[Source data]
+++++
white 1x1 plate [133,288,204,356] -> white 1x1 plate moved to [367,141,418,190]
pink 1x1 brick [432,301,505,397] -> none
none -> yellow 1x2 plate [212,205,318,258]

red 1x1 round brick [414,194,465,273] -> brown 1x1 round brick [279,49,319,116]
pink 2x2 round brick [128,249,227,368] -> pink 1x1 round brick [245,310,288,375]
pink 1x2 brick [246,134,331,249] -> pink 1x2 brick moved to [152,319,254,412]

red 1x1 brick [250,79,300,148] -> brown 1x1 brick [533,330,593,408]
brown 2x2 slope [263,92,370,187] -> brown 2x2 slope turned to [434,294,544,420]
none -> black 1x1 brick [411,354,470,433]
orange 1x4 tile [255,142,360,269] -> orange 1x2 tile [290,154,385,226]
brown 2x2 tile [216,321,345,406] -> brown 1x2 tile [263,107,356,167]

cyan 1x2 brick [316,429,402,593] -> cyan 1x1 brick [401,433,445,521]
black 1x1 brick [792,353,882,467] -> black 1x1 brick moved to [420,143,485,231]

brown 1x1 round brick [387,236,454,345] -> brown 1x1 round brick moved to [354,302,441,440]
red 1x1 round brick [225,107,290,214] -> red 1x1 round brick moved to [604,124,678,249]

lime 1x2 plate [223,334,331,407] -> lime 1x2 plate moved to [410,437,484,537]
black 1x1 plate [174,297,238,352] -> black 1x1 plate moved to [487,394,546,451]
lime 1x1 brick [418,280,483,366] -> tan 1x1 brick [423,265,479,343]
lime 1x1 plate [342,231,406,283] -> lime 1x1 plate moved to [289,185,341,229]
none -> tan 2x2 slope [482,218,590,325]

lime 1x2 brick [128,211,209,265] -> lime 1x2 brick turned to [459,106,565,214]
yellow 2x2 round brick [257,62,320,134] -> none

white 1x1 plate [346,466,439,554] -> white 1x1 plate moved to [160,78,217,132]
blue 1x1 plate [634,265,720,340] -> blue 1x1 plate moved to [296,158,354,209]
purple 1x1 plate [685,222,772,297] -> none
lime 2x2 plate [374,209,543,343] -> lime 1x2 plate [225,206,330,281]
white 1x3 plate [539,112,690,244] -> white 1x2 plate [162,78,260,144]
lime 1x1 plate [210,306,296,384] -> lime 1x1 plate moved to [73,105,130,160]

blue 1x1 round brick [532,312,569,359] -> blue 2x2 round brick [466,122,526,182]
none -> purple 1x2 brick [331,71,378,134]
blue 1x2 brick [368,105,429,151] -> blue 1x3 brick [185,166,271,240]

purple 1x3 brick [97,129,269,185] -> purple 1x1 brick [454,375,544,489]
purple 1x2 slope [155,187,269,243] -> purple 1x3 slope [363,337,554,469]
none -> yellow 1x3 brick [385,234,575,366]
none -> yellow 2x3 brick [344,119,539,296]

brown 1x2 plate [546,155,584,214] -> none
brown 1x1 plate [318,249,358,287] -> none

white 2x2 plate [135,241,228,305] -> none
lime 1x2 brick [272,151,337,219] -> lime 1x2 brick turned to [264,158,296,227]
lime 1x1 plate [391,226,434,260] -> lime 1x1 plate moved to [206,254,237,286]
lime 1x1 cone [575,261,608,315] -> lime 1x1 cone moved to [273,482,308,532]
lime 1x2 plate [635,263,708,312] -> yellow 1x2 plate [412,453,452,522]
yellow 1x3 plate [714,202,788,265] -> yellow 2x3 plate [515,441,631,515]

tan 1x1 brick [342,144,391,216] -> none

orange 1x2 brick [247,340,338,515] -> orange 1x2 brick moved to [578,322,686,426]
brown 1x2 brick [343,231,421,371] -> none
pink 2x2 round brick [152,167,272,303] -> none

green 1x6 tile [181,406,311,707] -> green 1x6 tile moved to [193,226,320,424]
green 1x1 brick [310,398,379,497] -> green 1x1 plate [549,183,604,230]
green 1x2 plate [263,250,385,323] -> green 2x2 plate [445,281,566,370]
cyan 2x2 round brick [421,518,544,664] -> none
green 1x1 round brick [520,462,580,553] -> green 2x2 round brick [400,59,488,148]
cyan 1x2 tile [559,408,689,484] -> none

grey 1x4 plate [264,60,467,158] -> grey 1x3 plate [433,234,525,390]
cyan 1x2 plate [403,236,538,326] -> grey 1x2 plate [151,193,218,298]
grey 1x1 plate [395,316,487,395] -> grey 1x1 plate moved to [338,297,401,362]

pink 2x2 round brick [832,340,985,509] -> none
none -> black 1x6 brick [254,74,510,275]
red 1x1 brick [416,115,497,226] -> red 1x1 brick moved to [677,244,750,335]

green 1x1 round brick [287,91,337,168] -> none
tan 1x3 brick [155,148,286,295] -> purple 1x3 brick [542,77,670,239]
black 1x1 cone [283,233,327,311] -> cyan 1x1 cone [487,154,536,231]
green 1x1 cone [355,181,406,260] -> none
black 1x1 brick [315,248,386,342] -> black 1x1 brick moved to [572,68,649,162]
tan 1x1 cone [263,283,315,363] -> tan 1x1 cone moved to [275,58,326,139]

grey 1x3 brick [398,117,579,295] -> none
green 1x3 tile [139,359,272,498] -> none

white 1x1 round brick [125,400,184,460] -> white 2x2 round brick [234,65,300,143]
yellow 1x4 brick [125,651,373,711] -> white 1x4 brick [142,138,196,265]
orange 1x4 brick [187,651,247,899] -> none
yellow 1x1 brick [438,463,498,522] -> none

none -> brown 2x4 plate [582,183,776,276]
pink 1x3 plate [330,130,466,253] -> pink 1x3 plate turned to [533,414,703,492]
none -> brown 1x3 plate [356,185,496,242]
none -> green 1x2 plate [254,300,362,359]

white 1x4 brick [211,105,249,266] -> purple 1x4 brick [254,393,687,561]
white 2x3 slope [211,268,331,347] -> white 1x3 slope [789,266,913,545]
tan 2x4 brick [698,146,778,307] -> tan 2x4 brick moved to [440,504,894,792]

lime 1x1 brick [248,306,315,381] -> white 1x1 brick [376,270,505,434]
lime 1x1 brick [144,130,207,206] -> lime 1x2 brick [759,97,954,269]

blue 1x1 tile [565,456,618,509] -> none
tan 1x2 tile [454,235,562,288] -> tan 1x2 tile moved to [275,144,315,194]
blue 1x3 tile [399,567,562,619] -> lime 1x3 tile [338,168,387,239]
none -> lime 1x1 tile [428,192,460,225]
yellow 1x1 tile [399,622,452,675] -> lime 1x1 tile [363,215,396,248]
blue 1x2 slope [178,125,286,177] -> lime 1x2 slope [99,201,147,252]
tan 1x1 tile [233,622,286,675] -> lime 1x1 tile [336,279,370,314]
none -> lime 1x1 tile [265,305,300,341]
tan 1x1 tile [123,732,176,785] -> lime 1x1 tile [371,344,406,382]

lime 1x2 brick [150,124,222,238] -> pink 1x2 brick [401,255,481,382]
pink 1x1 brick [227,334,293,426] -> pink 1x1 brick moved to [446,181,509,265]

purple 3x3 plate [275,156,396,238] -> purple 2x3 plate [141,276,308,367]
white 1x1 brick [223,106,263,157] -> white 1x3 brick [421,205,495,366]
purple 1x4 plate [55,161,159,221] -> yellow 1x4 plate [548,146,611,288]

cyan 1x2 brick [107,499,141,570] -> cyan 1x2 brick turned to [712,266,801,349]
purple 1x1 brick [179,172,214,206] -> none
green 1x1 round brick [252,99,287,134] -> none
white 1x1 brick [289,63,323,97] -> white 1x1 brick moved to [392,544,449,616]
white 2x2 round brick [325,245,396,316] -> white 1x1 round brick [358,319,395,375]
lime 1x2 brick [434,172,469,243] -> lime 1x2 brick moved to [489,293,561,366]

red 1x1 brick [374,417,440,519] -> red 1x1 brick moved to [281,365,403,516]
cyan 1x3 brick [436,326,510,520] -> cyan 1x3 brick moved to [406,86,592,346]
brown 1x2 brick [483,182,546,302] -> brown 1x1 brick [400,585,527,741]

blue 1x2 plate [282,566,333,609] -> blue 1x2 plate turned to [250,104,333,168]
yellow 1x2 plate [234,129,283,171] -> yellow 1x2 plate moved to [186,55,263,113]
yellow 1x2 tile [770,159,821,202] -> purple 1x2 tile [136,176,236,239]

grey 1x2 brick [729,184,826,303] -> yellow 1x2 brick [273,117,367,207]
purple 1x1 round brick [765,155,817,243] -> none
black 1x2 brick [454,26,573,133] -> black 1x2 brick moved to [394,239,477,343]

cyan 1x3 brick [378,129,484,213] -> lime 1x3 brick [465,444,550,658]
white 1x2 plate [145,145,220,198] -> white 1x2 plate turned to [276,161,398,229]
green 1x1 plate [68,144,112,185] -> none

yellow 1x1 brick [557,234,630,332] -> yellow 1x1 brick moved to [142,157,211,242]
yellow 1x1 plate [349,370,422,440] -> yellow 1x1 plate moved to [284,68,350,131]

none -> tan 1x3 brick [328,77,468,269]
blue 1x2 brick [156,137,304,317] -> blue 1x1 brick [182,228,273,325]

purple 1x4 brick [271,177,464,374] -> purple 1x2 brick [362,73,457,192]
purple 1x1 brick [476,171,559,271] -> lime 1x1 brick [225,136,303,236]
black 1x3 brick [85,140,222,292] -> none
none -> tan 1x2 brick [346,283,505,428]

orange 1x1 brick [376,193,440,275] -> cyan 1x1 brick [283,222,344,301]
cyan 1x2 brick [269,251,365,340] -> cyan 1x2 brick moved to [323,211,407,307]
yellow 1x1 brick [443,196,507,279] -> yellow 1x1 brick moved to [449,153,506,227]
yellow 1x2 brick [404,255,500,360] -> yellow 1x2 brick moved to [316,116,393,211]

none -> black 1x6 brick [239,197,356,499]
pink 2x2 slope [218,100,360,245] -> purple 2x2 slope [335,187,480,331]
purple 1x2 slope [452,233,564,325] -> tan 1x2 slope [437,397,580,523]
+++++
*YOUR INSTRUCTIONS*. All lines above from the one containing "purple 1x1 brick [179,172,214,206] -> none" to the one containing "white 2x2 round brick [325,245,396,316]" must be repeated exactly, both lines included, and no others.

*ANSWER*.
purple 1x1 brick [179,172,214,206] -> none
green 1x1 round brick [252,99,287,134] -> none
white 1x1 brick [289,63,323,97] -> white 1x1 brick moved to [392,544,449,616]
white 2x2 round brick [325,245,396,316] -> white 1x1 round brick [358,319,395,375]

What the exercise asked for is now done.